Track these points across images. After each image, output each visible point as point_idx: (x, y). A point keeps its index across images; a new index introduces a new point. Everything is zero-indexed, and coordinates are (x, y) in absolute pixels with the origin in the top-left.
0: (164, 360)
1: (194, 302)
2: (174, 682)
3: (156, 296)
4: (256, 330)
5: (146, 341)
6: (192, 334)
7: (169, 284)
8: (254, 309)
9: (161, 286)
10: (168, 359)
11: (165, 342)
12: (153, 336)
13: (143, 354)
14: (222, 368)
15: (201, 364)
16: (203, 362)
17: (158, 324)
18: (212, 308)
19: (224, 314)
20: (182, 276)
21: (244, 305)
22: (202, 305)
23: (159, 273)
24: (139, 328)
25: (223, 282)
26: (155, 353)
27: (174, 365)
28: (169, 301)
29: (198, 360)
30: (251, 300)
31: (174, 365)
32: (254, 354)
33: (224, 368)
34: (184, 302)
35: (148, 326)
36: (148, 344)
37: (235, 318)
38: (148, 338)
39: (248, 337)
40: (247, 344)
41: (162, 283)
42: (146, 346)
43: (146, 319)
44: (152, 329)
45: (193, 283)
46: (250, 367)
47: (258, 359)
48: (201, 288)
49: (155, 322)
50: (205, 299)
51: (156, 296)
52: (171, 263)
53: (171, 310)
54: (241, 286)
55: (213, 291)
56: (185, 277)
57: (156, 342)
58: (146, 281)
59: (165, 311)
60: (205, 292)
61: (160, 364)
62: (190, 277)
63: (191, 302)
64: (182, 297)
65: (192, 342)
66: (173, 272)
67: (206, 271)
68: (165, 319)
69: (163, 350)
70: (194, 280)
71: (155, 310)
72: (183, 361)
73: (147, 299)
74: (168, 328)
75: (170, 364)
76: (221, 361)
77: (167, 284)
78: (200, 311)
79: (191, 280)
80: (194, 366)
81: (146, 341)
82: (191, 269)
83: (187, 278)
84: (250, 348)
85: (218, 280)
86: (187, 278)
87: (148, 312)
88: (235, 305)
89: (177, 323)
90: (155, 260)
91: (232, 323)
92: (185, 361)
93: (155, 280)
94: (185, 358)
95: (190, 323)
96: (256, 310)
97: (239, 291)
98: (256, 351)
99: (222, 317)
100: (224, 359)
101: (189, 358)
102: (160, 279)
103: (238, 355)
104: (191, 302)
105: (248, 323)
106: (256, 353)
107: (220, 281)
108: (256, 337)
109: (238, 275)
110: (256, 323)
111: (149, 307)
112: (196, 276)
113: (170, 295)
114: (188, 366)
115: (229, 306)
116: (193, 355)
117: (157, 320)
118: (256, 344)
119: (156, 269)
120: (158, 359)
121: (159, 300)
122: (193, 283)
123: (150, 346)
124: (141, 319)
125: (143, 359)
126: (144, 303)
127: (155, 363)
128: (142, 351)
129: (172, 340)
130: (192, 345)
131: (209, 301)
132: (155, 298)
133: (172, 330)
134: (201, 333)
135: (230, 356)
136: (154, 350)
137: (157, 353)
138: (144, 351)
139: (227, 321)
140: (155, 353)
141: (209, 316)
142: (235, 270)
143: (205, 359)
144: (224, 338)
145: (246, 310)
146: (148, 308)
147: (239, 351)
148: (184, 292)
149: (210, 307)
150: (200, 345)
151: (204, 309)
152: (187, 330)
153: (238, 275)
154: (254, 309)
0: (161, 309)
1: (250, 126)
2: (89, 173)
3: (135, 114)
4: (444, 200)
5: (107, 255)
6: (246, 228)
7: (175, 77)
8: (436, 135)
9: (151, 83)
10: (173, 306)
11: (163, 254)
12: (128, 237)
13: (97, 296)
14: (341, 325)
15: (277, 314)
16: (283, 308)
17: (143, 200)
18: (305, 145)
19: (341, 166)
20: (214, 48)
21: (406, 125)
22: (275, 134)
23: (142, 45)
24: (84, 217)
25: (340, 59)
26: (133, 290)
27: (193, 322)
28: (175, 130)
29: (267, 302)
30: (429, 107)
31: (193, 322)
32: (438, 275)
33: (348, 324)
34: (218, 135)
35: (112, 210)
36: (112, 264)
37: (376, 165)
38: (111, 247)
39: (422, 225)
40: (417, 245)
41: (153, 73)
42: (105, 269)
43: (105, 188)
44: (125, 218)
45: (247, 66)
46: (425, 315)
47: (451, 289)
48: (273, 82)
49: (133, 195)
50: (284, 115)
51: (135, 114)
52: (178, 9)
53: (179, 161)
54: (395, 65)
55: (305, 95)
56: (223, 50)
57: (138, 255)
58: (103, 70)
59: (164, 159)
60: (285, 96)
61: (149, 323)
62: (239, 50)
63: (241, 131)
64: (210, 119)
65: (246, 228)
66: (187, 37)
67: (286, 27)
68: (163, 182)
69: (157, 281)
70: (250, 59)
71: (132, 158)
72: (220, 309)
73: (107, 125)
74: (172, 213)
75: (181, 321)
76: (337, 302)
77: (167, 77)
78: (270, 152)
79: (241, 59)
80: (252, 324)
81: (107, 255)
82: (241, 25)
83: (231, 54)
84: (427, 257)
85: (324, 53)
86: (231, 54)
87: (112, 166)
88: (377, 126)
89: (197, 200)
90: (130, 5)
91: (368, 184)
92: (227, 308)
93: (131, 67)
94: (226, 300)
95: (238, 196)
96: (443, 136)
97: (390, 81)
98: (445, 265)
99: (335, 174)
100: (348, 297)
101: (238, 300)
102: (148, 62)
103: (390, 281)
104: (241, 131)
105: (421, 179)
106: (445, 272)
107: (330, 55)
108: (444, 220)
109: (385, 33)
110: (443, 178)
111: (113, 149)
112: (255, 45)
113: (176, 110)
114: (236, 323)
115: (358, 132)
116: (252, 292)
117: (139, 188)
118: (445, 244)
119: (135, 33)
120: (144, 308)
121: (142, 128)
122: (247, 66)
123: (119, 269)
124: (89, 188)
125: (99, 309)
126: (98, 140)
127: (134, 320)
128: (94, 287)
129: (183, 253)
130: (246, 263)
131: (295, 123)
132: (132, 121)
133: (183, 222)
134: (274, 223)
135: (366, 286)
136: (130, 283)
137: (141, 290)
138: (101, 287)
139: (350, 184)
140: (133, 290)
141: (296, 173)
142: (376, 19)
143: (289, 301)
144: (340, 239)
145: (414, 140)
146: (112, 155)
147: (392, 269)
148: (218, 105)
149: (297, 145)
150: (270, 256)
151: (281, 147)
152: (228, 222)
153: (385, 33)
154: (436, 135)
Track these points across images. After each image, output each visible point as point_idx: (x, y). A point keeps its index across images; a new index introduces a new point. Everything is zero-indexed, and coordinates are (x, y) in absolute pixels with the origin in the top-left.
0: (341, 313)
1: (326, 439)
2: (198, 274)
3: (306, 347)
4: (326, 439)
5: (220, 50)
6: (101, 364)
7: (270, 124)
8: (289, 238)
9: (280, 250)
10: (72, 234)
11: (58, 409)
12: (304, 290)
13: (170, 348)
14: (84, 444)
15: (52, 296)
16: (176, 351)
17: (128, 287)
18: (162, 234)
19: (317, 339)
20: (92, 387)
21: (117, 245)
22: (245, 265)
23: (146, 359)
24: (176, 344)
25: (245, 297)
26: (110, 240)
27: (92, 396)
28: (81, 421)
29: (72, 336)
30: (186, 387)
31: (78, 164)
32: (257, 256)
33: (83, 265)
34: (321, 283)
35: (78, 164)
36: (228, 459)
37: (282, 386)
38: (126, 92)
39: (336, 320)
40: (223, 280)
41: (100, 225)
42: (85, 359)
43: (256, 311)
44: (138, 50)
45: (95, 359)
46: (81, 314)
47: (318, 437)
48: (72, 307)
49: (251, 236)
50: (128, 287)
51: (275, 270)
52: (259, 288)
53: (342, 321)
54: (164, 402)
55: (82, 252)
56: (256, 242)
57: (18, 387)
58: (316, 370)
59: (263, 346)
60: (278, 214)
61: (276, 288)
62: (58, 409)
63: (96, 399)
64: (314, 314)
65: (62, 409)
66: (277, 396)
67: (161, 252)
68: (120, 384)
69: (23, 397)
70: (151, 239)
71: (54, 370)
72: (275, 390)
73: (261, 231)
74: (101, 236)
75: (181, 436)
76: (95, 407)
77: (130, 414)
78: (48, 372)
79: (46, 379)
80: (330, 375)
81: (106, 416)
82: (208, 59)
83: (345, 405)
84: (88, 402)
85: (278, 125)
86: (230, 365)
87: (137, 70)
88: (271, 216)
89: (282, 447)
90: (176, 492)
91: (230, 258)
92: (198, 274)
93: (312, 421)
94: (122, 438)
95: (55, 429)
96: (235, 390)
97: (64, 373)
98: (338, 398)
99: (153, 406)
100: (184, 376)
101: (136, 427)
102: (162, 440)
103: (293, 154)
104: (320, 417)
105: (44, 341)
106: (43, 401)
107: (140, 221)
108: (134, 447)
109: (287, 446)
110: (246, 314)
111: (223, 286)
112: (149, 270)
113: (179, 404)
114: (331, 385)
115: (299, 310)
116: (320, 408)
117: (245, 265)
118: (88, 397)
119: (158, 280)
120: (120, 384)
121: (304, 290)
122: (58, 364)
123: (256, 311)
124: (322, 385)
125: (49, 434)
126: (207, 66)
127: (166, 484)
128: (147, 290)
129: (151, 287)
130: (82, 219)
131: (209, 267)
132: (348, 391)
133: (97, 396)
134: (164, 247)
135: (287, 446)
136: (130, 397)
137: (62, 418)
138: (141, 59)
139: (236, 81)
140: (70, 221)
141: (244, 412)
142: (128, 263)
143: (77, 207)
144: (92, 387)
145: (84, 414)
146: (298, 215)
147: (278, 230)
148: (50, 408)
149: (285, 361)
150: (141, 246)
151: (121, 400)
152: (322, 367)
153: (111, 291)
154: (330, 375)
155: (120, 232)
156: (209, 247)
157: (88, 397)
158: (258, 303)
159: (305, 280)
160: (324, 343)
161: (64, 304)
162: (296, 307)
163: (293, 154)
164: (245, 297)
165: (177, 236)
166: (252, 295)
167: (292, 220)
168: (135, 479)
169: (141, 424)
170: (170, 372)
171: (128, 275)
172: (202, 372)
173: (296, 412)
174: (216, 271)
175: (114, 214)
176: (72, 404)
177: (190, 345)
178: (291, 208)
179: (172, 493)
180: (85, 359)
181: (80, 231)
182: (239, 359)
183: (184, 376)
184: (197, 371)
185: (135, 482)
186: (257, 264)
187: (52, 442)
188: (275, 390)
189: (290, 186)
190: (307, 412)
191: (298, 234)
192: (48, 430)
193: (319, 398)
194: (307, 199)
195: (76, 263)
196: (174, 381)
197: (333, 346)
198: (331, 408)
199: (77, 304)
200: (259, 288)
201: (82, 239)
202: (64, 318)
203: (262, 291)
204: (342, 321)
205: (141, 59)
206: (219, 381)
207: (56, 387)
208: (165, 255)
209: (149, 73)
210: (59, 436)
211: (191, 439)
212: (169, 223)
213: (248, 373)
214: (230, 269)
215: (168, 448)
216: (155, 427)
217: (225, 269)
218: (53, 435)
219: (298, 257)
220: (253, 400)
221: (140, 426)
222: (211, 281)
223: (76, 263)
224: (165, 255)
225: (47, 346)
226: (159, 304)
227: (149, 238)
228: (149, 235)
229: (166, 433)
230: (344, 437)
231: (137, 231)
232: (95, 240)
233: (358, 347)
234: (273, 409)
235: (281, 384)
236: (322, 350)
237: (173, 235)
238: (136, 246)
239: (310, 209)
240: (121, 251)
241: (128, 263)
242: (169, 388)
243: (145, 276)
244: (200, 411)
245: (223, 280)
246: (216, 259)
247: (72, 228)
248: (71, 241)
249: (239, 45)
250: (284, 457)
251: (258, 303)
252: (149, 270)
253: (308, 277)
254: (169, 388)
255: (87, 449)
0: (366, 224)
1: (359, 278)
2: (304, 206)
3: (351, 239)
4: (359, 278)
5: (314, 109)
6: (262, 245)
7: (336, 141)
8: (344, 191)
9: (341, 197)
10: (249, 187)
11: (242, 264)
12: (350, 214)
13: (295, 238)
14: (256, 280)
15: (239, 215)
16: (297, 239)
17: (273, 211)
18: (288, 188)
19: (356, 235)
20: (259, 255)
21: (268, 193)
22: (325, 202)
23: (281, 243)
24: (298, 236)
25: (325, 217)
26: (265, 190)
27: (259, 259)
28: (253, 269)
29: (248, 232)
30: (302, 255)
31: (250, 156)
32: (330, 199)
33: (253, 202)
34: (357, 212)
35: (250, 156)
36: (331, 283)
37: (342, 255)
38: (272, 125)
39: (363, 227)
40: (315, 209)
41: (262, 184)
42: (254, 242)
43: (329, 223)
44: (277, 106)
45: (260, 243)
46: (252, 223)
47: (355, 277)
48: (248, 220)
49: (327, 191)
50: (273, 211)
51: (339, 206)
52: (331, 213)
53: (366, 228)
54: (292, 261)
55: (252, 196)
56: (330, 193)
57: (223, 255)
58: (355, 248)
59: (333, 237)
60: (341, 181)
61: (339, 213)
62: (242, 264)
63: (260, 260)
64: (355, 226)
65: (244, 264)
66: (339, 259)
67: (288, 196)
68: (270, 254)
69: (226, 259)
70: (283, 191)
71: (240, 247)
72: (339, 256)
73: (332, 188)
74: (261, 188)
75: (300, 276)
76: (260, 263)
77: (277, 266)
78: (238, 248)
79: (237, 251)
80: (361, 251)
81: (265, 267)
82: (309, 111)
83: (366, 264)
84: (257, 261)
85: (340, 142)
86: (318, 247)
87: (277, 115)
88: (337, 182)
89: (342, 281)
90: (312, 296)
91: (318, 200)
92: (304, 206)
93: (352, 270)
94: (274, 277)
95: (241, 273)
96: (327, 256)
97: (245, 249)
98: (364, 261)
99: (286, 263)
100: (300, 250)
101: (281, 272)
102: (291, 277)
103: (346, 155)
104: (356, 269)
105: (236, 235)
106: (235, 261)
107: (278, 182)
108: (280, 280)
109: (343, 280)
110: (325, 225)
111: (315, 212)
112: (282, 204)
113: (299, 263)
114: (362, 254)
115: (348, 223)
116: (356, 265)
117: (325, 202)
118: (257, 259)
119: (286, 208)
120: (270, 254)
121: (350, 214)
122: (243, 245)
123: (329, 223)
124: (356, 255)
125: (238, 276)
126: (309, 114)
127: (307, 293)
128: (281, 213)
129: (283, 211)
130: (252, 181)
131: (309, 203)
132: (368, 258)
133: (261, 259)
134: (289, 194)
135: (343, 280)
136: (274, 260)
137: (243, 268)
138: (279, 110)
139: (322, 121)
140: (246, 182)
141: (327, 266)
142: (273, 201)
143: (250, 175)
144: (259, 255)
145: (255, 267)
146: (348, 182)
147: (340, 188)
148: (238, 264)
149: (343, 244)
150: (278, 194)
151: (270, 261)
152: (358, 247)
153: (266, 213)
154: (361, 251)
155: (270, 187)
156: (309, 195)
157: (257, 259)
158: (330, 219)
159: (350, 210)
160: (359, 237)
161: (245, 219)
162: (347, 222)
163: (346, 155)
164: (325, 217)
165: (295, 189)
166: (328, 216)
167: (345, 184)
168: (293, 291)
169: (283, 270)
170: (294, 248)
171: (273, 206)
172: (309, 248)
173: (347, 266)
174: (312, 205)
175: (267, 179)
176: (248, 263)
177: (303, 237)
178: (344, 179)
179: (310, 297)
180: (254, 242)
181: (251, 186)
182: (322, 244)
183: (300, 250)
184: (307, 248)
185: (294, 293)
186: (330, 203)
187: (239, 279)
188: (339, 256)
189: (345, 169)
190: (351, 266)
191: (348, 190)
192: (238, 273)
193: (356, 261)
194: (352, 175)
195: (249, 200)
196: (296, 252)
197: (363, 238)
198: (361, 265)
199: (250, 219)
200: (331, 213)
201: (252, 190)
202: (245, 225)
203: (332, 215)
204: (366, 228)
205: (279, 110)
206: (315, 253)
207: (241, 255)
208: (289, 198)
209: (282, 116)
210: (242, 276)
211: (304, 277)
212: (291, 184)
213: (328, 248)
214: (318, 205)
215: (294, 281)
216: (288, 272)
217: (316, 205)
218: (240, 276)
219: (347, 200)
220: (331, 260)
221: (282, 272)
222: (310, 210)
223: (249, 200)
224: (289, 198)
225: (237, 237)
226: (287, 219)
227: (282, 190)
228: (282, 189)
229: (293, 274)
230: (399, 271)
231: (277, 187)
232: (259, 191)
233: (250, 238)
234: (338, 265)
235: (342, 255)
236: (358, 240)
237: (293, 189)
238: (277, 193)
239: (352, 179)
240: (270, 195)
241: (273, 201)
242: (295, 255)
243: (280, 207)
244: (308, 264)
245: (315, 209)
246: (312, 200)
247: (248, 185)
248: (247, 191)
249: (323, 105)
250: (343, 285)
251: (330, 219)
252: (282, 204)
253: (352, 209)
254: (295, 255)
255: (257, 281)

________________________________________

_YANG HARUS DIKERJAKAN_. Ubah baris-baris dari awal data sampai baris yang memuat "40: (247, 344)", termasuk baris itu, menjadi tabel Markdown berkolom "Nomor" untuk nomor urut dan "Teks" untuk isi tiap baris. Baris kosong tidak usah dimasukkan.

_HASIL LATIHAN_.
| Nomor | Teks |
|---|---|
| 1 | Track these points across images. After each image, output each visible point as point_idx: (x, y). A point keeps its index across images; a new index introduces a new point. Everything is zero-indexed, and coordinates are (x, y) in absolute pixels with the origin in the top-left. |
| 2 | 0: (164, 360) |
| 3 | 1: (194, 302) |
| 4 | 2: (174, 682) |
| 5 | 3: (156, 296) |
| 6 | 4: (256, 330) |
| 7 | 5: (146, 341) |
| 8 | 6: (192, 334) |
| 9 | 7: (169, 284) |
| 10 | 8: (254, 309) |
| 11 | 9: (161, 286) |
| 12 | 10: (168, 359) |
| 13 | 11: (165, 342) |
| 14 | 12: (153, 336) |
| 15 | 13: (143, 354) |
| 16 | 14: (222, 368) |
| 17 | 15: (201, 364) |
| 18 | 16: (203, 362) |
| 19 | 17: (158, 324) |
| 20 | 18: (212, 308) |
| 21 | 19: (224, 314) |
| 22 | 20: (182, 276) |
| 23 | 21: (244, 305) |
| 24 | 22: (202, 305) |
| 25 | 23: (159, 273) |
| 26 | 24: (139, 328) |
| 27 | 25: (223, 282) |
| 28 | 26: (155, 353) |
| 29 | 27: (174, 365) |
| 30 | 28: (169, 301) |
| 31 | 29: (198, 360) |
| 32 | 30: (251, 300) |
| 33 | 31: (174, 365) |
| 34 | 32: (254, 354) |
| 35 | 33: (224, 368) |
| 36 | 34: (184, 302) |
| 37 | 35: (148, 326) |
| 38 | 36: (148, 344) |
| 39 | 37: (235, 318) |
| 40 | 38: (148, 338) |
| 41 | 39: (248, 337) |
| 42 | 40: (247, 344) |